In the records that follow, find the line with "(412, 307) = (300, 159): orange"; from there, retype every line exactly through the line with "(608, 121) = (586, 107): black dice -> none", which also belongs to the answer.

> Dataset
○ ○ ○ ○ ○ ○ ○

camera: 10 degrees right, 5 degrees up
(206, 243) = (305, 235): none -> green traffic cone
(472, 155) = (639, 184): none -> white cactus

○ ○ ○ ○ ○ ○ ○

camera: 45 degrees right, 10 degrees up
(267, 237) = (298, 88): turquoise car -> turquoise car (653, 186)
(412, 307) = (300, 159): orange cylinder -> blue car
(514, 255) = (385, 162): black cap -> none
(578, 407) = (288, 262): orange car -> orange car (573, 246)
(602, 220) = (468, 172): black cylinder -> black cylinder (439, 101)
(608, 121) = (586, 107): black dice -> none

○ ○ ○ ○ ○ ○ ○

> Task solution
(412, 307) = (300, 159): orange cylinder -> blue car
(514, 255) = (385, 162): black cap -> none
(578, 407) = (288, 262): orange car -> orange car (573, 246)
(602, 220) = (468, 172): black cylinder -> black cylinder (439, 101)
(608, 121) = (586, 107): black dice -> none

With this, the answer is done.